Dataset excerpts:
------------------------------------------------------------------------

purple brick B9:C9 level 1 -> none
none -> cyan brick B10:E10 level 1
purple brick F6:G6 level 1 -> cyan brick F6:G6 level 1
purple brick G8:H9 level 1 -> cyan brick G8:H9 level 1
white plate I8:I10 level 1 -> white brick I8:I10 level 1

------------------------------------------------------------------------

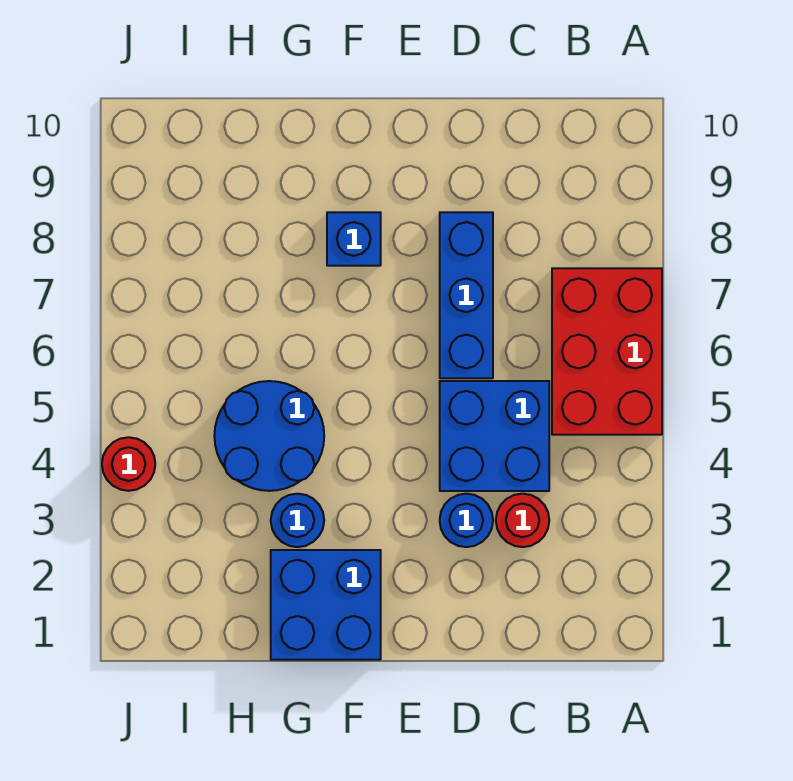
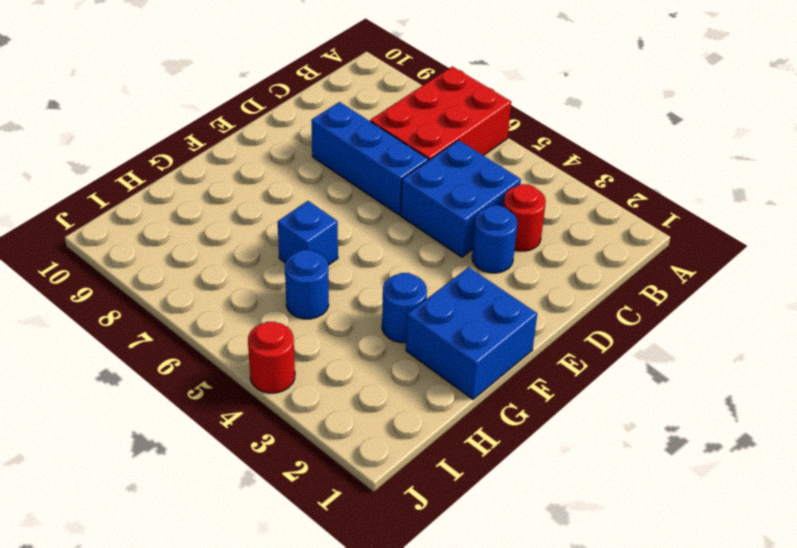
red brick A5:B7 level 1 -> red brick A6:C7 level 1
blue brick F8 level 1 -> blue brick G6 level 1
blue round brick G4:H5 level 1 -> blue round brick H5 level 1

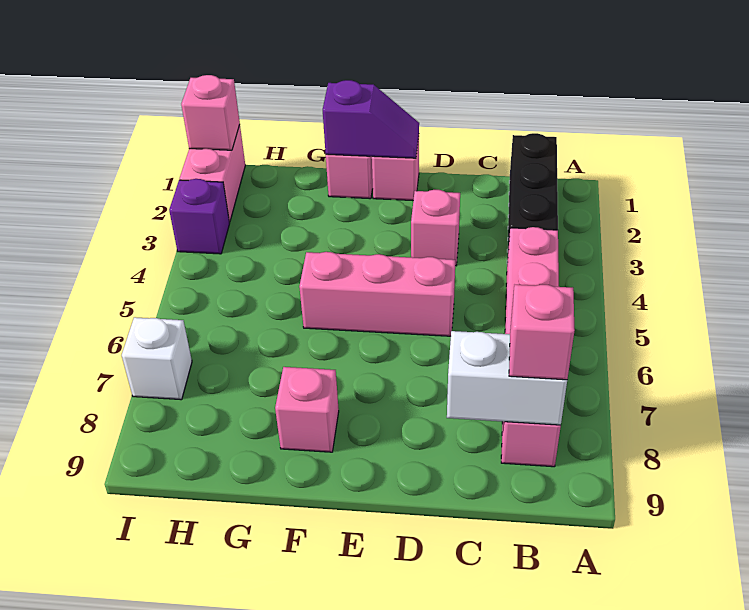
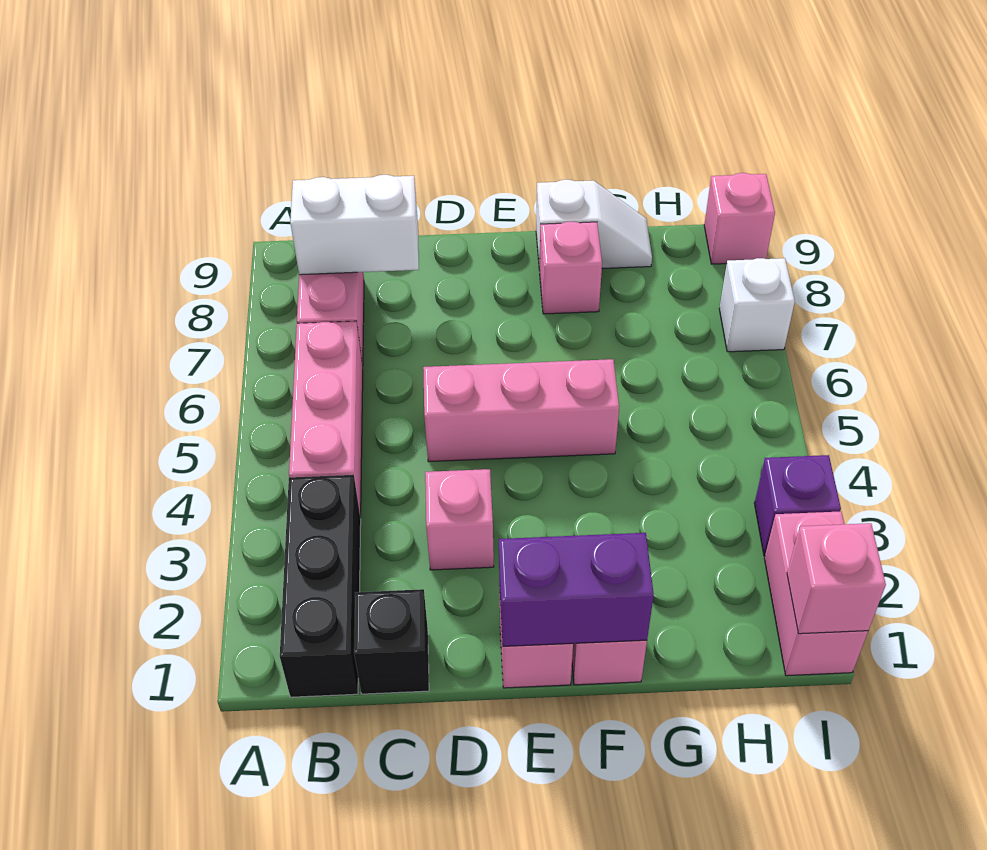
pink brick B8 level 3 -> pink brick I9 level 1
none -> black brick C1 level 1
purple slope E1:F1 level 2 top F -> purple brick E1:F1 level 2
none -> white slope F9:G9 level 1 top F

------------------------------------------------------------------------

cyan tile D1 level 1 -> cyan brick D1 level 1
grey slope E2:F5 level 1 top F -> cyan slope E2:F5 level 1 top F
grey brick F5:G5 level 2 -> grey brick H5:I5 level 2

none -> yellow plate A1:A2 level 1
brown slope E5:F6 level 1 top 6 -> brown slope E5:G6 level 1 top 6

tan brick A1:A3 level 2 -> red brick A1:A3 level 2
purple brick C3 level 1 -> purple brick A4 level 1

------------------------------------------------------------------------

#### Assigned task
What is needed is the count of lines in the records that include the word "none", with no other text.

#### Answer space
5